WORK INSTRUCTION ::
Every line below between the one holding "Q101: NPN BD139" and the one holding "V103: AC 24V", inclusive, should be copied exactly, and no other line.

SOURCE RECORDS ::
- Opening Delimiter -
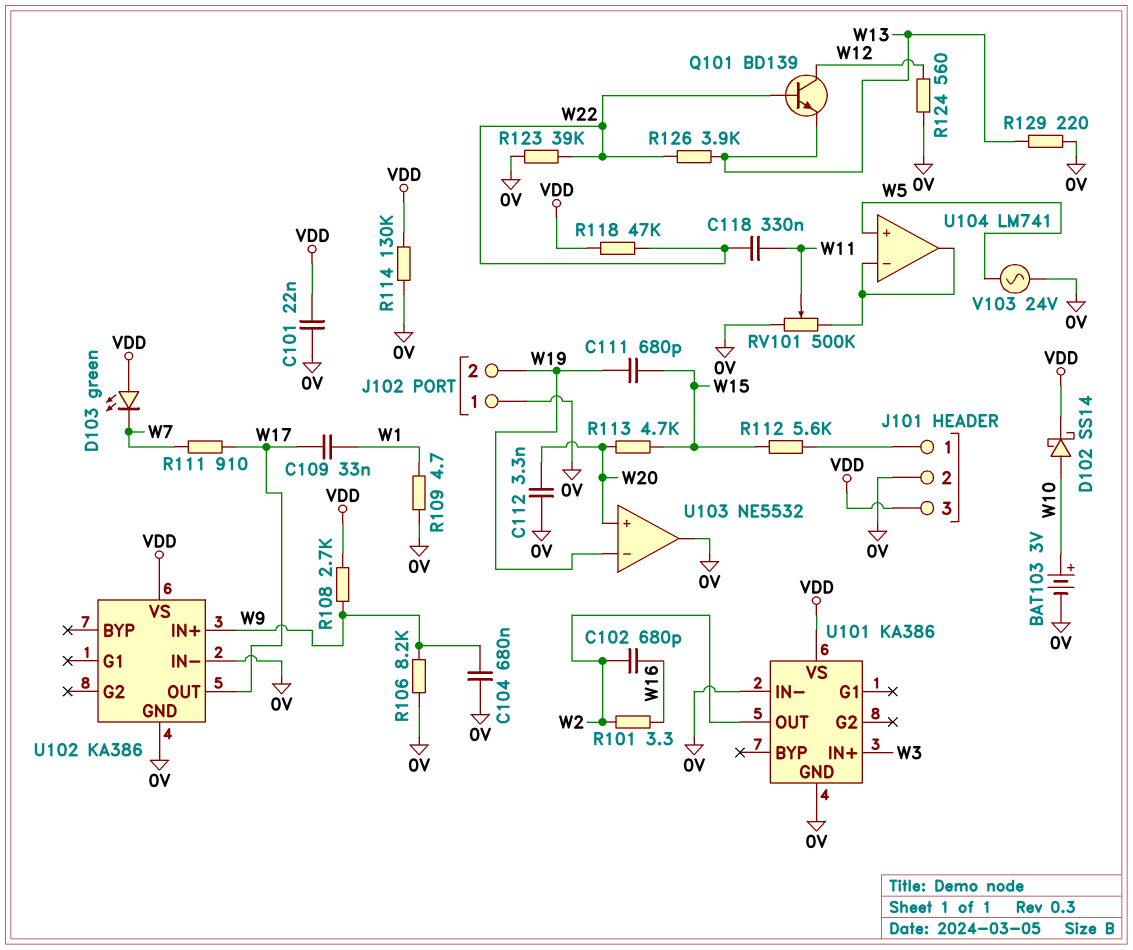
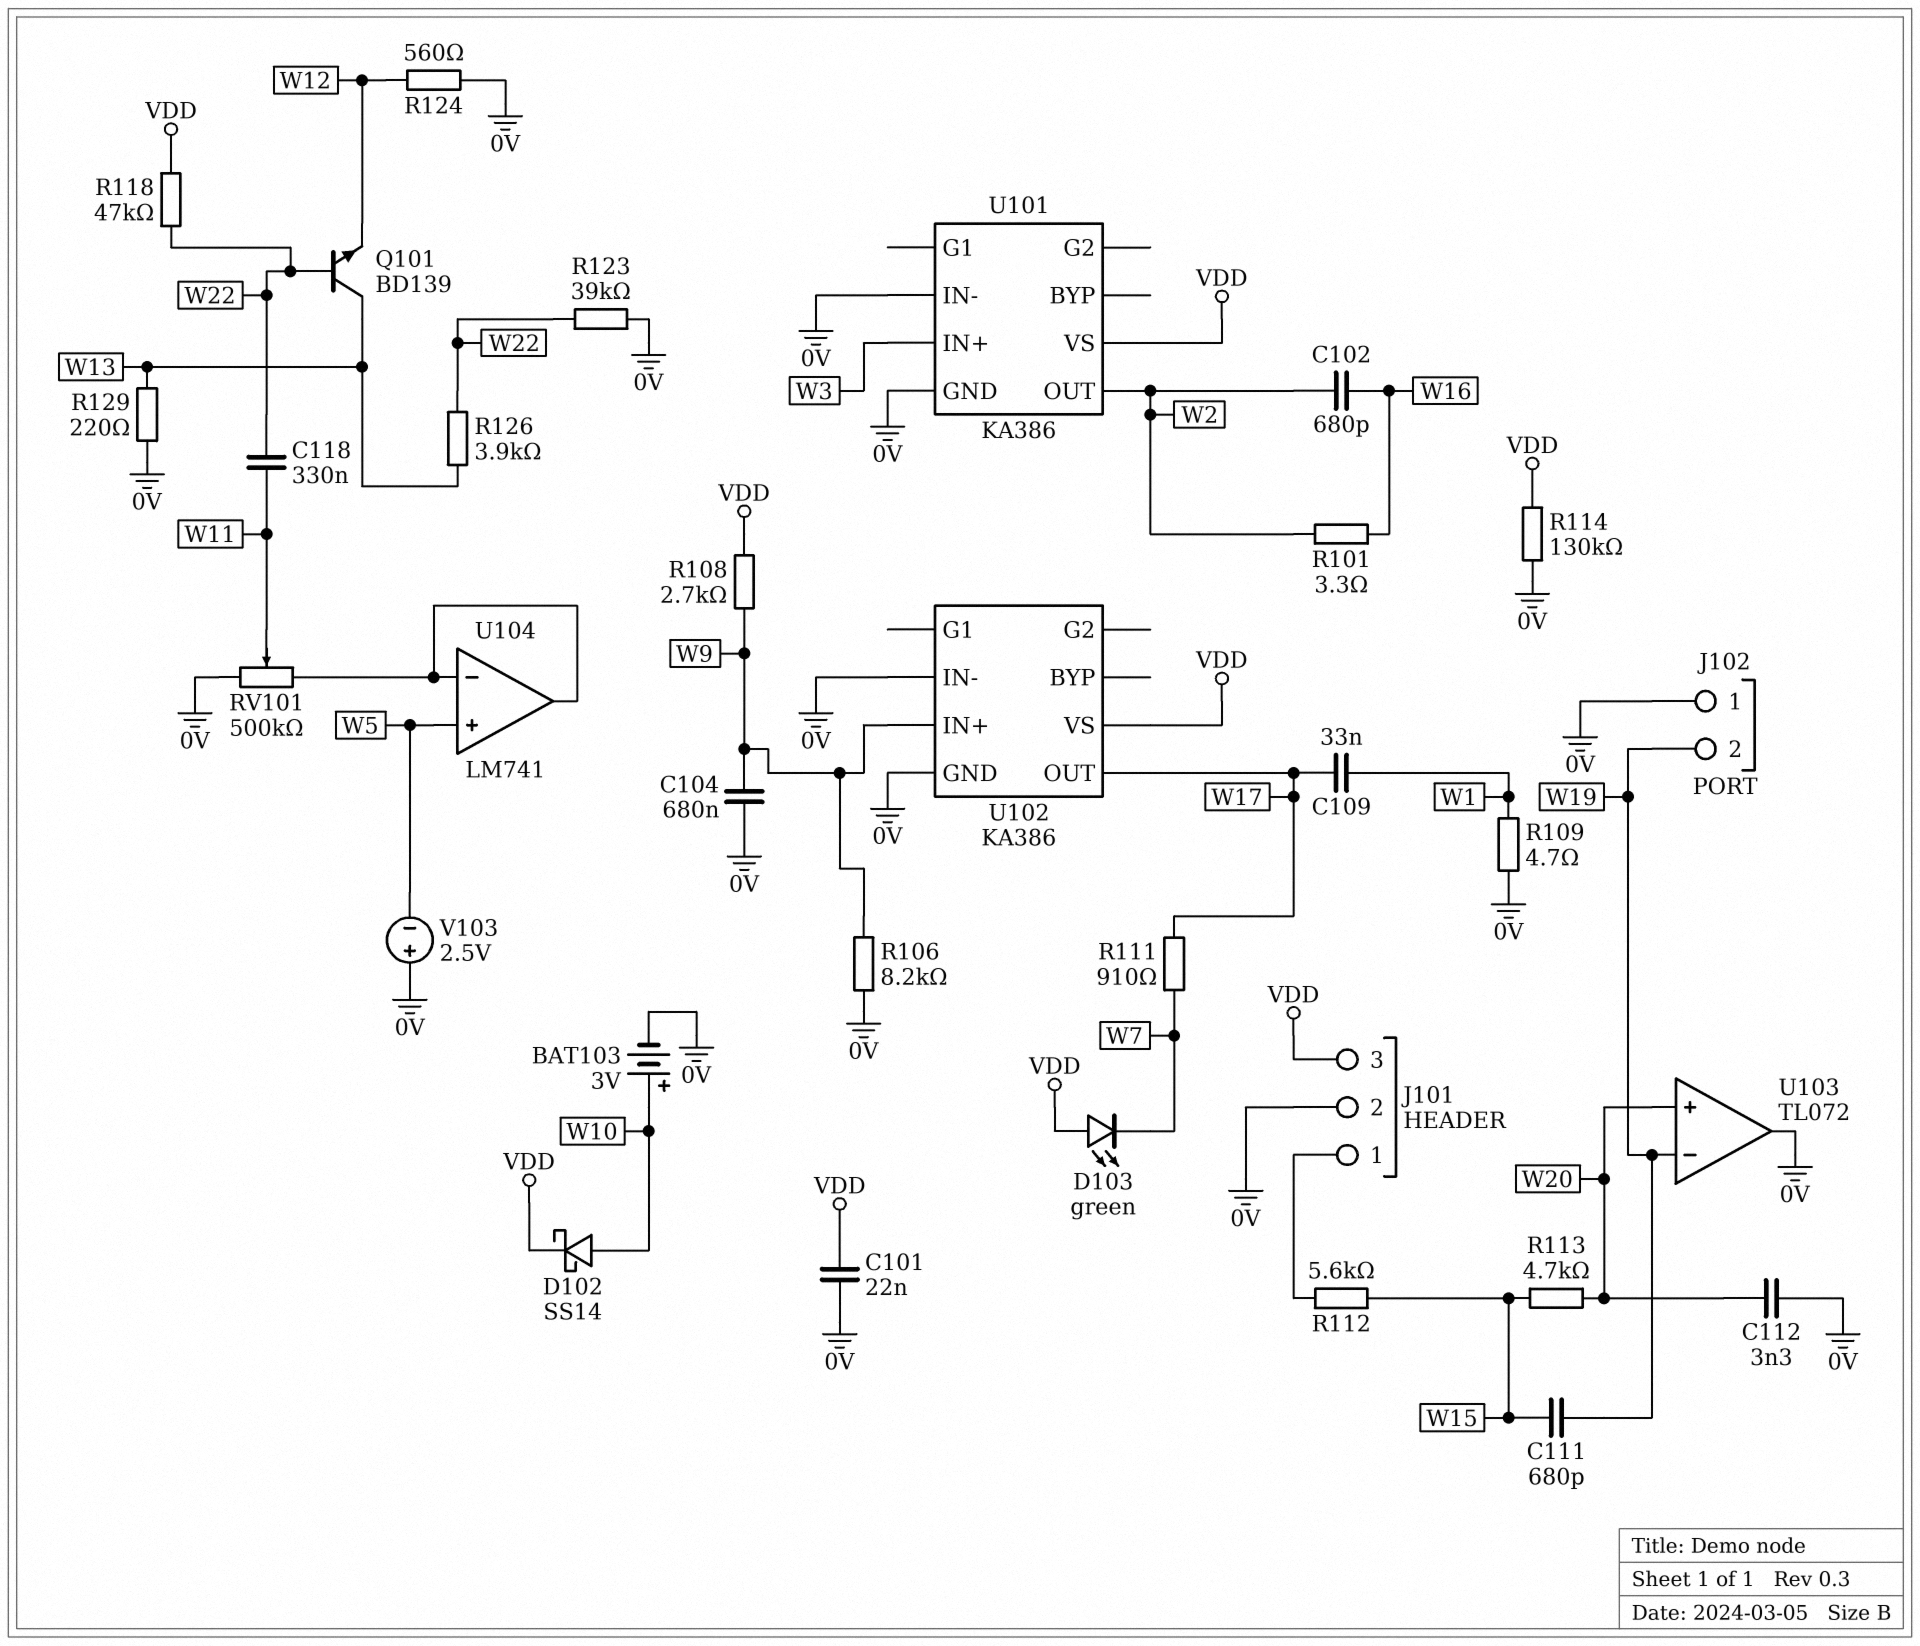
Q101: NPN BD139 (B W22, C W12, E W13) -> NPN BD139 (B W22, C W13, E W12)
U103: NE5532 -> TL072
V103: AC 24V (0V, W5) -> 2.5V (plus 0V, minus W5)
- Closing Delimiter -
- Opening Delimiter -
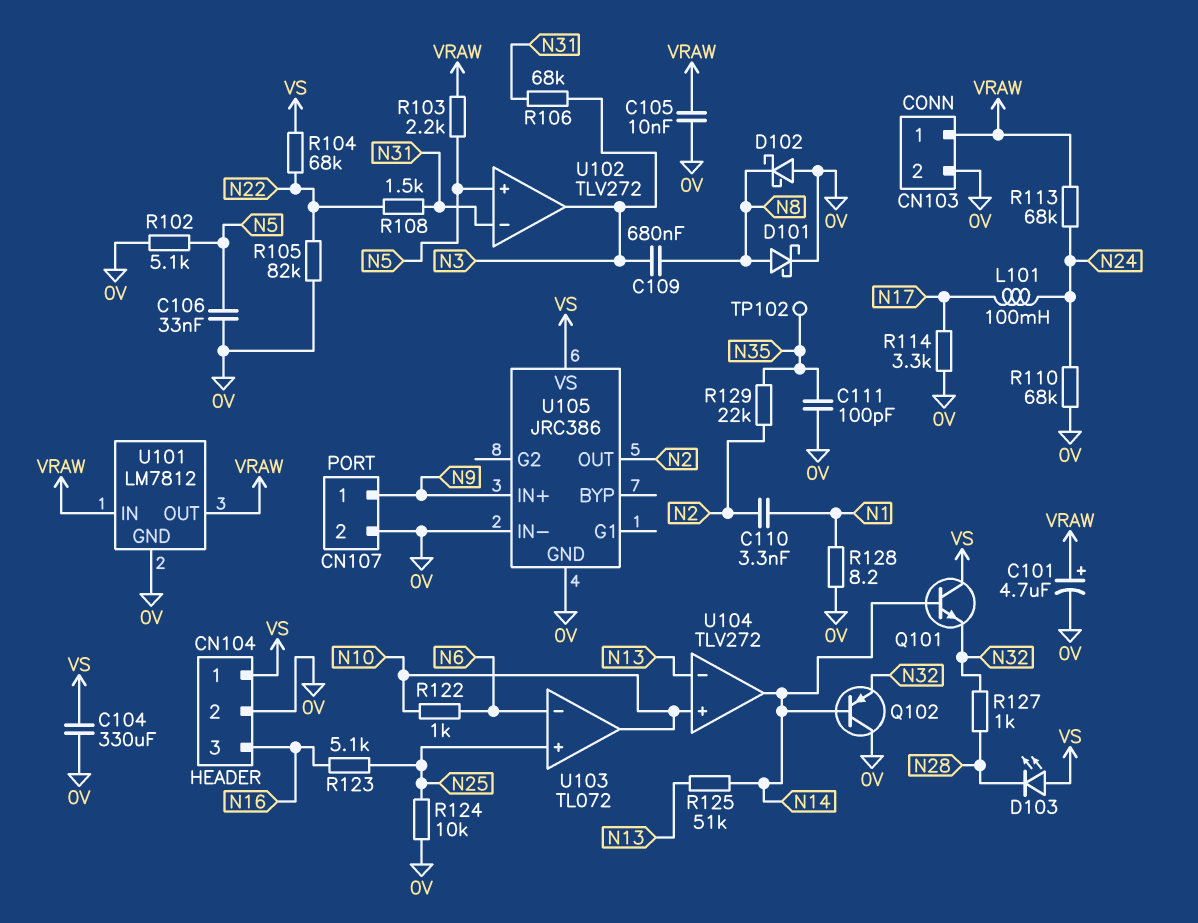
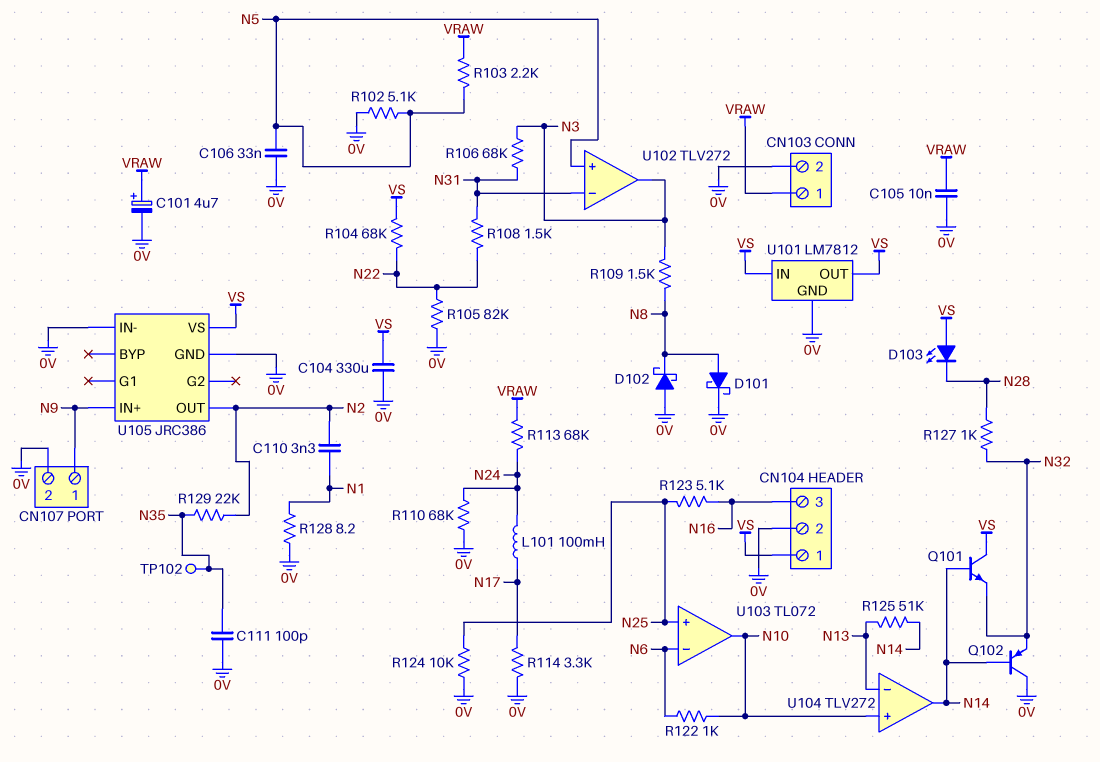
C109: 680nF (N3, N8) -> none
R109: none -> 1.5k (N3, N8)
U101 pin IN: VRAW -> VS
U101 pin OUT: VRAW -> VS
- Closing Delimiter -
- Opening Delimiter -
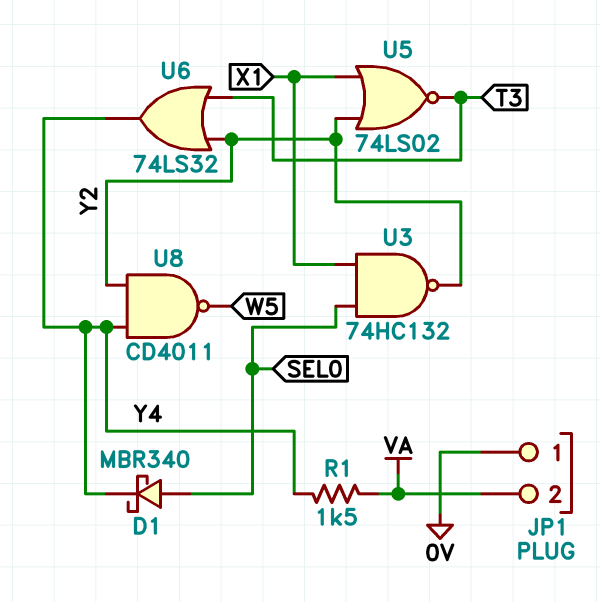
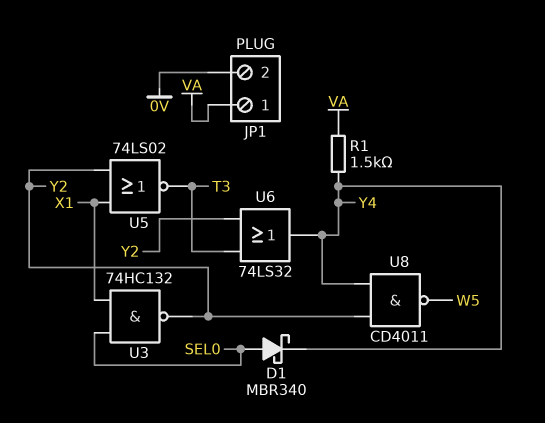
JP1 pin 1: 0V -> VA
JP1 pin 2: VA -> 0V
- Closing Delimiter -
RESULT OF THIS TASK ::
Q101: NPN BD139 (B W22, C W12, E W13) -> NPN BD139 (B W22, C W13, E W12)
U103: NE5532 -> TL072
V103: AC 24V (0V, W5) -> 2.5V (plus 0V, minus W5)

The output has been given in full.